The answer must be every line of the records below that contains the word "hexagon".

========================================================================

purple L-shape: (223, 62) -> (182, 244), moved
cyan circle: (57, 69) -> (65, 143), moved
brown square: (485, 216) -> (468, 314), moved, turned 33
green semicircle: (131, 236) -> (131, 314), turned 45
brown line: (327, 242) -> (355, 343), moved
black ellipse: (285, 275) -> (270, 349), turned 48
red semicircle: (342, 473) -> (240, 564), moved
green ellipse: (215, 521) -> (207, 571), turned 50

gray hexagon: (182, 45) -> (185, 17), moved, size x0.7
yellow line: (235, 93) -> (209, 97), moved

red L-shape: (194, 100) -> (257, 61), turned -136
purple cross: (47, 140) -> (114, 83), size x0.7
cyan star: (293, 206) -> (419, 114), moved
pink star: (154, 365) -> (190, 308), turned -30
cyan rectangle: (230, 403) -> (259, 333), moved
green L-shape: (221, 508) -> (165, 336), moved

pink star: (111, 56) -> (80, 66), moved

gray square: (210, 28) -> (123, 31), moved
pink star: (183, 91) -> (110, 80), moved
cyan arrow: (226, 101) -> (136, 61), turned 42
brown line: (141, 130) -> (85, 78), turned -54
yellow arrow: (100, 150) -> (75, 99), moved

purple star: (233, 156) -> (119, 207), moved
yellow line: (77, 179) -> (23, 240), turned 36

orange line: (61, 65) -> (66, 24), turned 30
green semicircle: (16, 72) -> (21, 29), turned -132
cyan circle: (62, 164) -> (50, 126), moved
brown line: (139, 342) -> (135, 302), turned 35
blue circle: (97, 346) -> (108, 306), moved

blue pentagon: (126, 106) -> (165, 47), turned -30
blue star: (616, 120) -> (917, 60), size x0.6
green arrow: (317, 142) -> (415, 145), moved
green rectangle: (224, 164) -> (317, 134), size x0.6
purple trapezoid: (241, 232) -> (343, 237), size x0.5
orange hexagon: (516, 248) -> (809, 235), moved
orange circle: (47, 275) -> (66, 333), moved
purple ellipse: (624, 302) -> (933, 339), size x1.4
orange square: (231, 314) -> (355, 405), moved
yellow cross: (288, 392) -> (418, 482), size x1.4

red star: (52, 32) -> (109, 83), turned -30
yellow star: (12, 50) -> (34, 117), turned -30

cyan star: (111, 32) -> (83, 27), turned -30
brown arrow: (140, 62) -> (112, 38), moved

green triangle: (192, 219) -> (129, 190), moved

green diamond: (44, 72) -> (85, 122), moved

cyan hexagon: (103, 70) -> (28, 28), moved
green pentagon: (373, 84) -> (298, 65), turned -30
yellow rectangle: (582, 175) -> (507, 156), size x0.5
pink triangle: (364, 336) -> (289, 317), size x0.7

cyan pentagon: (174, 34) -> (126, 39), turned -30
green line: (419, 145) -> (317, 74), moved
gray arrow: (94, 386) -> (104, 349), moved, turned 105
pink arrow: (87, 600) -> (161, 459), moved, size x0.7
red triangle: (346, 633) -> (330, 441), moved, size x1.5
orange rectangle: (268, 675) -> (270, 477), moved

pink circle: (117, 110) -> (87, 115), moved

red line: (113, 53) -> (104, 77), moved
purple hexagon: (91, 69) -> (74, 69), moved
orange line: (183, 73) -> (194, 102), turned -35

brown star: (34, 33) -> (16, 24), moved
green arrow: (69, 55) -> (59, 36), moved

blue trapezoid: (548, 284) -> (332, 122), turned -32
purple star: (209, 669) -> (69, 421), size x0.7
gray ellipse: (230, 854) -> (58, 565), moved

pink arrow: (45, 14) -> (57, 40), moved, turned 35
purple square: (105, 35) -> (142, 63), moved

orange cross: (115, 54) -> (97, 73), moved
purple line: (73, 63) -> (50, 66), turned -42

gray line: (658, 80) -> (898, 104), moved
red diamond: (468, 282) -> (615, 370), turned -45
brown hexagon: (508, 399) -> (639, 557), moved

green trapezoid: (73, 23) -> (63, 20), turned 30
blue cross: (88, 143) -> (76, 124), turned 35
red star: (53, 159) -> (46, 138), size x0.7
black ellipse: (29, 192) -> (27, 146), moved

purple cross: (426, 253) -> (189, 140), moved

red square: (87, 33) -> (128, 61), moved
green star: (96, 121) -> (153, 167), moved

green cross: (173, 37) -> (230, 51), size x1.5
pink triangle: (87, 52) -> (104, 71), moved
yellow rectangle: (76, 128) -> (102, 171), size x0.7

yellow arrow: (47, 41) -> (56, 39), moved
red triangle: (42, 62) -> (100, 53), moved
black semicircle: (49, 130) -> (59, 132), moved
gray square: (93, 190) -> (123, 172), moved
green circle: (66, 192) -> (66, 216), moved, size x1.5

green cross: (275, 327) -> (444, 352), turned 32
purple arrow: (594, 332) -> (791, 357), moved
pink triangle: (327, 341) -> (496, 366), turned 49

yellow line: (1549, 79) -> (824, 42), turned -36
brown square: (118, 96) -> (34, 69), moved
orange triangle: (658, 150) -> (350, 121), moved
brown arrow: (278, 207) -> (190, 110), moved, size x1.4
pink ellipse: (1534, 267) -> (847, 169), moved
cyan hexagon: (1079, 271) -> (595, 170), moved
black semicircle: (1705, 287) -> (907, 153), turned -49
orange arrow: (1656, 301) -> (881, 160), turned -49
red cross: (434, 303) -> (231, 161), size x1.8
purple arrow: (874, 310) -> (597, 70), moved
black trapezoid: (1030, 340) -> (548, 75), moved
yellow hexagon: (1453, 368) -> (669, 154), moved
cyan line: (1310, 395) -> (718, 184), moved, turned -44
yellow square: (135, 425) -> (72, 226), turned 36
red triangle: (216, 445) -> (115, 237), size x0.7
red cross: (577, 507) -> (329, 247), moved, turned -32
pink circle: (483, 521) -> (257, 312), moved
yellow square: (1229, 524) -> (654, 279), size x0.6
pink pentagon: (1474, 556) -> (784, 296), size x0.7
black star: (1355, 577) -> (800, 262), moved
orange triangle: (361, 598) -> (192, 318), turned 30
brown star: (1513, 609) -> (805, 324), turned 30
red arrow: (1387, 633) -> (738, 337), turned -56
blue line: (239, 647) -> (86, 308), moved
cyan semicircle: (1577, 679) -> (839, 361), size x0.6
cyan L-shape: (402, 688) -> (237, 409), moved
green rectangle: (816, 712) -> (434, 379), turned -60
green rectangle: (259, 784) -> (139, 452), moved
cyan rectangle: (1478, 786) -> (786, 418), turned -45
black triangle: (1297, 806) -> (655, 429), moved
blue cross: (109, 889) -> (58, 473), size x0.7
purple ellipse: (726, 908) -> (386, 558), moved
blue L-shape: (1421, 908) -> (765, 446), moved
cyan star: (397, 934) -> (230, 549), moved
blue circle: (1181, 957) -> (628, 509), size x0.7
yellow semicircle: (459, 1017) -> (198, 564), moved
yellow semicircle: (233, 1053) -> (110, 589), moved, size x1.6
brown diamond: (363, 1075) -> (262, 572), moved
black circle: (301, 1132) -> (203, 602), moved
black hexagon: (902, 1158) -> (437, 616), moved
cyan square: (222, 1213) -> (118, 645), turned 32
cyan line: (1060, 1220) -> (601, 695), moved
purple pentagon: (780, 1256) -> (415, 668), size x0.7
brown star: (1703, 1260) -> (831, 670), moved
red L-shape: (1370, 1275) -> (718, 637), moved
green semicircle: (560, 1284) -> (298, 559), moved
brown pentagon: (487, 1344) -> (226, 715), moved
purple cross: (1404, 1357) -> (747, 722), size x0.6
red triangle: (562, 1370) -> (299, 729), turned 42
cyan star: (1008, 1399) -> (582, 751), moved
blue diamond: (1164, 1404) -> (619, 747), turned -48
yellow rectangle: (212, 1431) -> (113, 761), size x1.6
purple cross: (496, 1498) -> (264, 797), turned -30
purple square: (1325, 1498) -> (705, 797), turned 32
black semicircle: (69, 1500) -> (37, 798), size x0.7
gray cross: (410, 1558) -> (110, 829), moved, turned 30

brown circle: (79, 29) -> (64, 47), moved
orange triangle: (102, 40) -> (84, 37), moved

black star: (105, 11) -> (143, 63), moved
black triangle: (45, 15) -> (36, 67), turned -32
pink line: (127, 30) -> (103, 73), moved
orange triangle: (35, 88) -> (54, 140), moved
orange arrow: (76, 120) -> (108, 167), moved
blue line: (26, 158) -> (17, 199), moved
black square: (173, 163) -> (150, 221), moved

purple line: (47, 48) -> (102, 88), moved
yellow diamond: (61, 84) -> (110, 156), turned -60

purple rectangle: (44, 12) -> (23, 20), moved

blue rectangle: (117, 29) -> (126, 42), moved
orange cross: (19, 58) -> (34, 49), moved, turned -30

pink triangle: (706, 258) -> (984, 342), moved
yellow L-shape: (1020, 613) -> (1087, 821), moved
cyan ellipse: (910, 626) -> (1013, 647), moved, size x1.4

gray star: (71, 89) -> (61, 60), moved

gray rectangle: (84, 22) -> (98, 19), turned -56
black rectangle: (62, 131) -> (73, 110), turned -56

========================================================================

# [Solution for this exercise]
gray hexagon: (182, 45) -> (185, 17), moved, size x0.7
orange hexagon: (516, 248) -> (809, 235), moved
cyan hexagon: (103, 70) -> (28, 28), moved
purple hexagon: (91, 69) -> (74, 69), moved
brown hexagon: (508, 399) -> (639, 557), moved
cyan hexagon: (1079, 271) -> (595, 170), moved
yellow hexagon: (1453, 368) -> (669, 154), moved
black hexagon: (902, 1158) -> (437, 616), moved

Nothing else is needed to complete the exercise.